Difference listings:
------------

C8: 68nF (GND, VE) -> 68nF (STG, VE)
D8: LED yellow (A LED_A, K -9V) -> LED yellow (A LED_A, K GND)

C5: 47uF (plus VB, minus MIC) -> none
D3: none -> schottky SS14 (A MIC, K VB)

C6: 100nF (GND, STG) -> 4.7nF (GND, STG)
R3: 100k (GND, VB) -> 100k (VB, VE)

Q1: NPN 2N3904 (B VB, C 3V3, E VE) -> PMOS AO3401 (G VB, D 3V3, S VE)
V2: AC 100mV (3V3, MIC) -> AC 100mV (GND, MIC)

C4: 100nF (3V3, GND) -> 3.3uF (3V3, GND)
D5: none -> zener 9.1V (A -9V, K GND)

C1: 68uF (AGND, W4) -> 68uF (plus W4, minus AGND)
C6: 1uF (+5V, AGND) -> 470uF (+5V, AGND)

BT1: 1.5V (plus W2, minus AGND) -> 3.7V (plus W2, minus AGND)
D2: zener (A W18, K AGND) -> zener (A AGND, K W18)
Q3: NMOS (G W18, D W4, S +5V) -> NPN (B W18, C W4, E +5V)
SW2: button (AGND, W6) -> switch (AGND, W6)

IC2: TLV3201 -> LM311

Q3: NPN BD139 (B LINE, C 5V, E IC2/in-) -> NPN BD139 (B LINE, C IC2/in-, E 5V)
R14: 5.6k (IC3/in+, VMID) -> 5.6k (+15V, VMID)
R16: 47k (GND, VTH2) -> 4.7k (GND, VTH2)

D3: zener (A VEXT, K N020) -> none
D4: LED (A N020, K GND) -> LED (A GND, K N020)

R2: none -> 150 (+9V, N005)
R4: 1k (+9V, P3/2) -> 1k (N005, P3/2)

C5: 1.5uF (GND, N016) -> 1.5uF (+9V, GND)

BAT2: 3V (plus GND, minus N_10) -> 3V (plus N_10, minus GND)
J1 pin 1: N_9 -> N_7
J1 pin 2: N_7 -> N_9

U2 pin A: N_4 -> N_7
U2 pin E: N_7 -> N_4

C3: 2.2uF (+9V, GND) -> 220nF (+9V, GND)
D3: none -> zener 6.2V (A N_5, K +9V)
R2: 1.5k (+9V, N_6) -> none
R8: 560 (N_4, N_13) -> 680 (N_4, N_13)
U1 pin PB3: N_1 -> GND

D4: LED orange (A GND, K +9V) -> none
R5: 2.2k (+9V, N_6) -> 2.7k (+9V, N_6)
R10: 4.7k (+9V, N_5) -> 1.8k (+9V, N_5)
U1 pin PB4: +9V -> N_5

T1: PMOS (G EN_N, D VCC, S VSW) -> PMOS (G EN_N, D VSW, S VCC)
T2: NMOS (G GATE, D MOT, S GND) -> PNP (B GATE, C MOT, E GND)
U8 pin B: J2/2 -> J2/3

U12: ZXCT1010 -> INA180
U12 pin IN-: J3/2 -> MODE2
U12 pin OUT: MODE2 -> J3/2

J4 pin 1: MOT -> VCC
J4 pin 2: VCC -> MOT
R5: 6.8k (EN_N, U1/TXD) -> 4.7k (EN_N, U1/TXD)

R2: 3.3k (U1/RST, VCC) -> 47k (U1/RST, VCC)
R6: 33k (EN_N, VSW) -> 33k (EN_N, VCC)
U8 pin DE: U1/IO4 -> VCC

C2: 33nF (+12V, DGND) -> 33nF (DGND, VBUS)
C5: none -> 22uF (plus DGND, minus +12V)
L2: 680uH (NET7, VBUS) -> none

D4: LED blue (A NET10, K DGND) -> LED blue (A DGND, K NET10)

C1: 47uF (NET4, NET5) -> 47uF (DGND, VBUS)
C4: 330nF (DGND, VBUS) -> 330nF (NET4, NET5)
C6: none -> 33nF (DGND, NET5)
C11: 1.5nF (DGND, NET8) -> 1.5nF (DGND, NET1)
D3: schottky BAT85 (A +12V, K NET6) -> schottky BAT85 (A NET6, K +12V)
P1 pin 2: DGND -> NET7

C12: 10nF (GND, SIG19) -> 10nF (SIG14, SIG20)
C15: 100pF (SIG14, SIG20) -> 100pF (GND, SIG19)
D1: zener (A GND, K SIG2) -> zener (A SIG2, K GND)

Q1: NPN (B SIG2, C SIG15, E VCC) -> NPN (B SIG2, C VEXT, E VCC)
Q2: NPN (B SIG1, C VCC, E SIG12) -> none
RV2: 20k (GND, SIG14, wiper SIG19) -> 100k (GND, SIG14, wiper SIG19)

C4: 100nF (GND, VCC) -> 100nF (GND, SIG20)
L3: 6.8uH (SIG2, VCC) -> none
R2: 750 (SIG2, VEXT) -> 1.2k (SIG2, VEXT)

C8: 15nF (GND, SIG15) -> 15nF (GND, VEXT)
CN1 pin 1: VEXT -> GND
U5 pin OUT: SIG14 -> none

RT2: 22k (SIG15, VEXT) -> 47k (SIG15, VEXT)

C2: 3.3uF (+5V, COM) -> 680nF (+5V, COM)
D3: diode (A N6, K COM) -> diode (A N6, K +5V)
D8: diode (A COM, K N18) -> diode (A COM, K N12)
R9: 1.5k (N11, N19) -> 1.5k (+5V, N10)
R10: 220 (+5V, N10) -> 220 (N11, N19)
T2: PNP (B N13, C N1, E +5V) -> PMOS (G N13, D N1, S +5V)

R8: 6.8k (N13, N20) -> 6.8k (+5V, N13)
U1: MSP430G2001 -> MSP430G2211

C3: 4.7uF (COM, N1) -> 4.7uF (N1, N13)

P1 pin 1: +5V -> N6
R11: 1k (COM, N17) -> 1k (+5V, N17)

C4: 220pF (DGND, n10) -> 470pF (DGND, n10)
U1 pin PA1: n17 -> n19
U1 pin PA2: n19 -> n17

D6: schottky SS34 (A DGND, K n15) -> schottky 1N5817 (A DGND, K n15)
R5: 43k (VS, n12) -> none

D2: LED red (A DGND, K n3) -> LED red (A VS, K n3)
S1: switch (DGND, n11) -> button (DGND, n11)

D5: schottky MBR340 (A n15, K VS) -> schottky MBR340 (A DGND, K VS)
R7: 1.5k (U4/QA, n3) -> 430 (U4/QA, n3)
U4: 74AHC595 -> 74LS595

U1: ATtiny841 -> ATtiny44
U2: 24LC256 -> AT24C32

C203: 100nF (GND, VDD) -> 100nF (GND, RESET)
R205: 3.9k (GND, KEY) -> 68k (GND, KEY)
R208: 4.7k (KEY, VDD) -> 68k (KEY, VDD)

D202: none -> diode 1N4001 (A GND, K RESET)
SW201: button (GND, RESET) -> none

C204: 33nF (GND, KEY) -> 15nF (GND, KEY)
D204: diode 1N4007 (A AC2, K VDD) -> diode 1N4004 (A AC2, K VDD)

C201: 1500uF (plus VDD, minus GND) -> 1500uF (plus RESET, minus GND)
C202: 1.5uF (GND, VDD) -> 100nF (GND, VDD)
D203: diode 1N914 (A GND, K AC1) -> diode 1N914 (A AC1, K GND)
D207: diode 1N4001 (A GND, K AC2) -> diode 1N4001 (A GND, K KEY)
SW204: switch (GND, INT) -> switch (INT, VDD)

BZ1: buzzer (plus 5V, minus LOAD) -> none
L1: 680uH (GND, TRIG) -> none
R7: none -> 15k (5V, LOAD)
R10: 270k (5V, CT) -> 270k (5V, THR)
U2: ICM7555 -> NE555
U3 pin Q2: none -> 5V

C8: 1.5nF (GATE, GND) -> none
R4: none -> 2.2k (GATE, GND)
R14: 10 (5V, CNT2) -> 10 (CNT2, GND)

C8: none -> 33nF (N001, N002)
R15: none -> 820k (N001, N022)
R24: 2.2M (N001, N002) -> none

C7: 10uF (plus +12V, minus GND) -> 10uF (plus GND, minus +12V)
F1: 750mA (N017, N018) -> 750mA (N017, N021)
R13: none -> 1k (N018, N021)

------------

Go through the data above from its first line and copy each line exactly, stopping once the line with "R5: 2.2k (+9V, N_6) -> 2.7k (+9V, N_6)" has been copied.

__Response to the task__:
C8: 68nF (GND, VE) -> 68nF (STG, VE)
D8: LED yellow (A LED_A, K -9V) -> LED yellow (A LED_A, K GND)

C5: 47uF (plus VB, minus MIC) -> none
D3: none -> schottky SS14 (A MIC, K VB)

C6: 100nF (GND, STG) -> 4.7nF (GND, STG)
R3: 100k (GND, VB) -> 100k (VB, VE)

Q1: NPN 2N3904 (B VB, C 3V3, E VE) -> PMOS AO3401 (G VB, D 3V3, S VE)
V2: AC 100mV (3V3, MIC) -> AC 100mV (GND, MIC)

C4: 100nF (3V3, GND) -> 3.3uF (3V3, GND)
D5: none -> zener 9.1V (A -9V, K GND)

C1: 68uF (AGND, W4) -> 68uF (plus W4, minus AGND)
C6: 1uF (+5V, AGND) -> 470uF (+5V, AGND)

BT1: 1.5V (plus W2, minus AGND) -> 3.7V (plus W2, minus AGND)
D2: zener (A W18, K AGND) -> zener (A AGND, K W18)
Q3: NMOS (G W18, D W4, S +5V) -> NPN (B W18, C W4, E +5V)
SW2: button (AGND, W6) -> switch (AGND, W6)

IC2: TLV3201 -> LM311

Q3: NPN BD139 (B LINE, C 5V, E IC2/in-) -> NPN BD139 (B LINE, C IC2/in-, E 5V)
R14: 5.6k (IC3/in+, VMID) -> 5.6k (+15V, VMID)
R16: 47k (GND, VTH2) -> 4.7k (GND, VTH2)

D3: zener (A VEXT, K N020) -> none
D4: LED (A N020, K GND) -> LED (A GND, K N020)

R2: none -> 150 (+9V, N005)
R4: 1k (+9V, P3/2) -> 1k (N005, P3/2)

C5: 1.5uF (GND, N016) -> 1.5uF (+9V, GND)

BAT2: 3V (plus GND, minus N_10) -> 3V (plus N_10, minus GND)
J1 pin 1: N_9 -> N_7
J1 pin 2: N_7 -> N_9

U2 pin A: N_4 -> N_7
U2 pin E: N_7 -> N_4

C3: 2.2uF (+9V, GND) -> 220nF (+9V, GND)
D3: none -> zener 6.2V (A N_5, K +9V)
R2: 1.5k (+9V, N_6) -> none
R8: 560 (N_4, N_13) -> 680 (N_4, N_13)
U1 pin PB3: N_1 -> GND

D4: LED orange (A GND, K +9V) -> none
R5: 2.2k (+9V, N_6) -> 2.7k (+9V, N_6)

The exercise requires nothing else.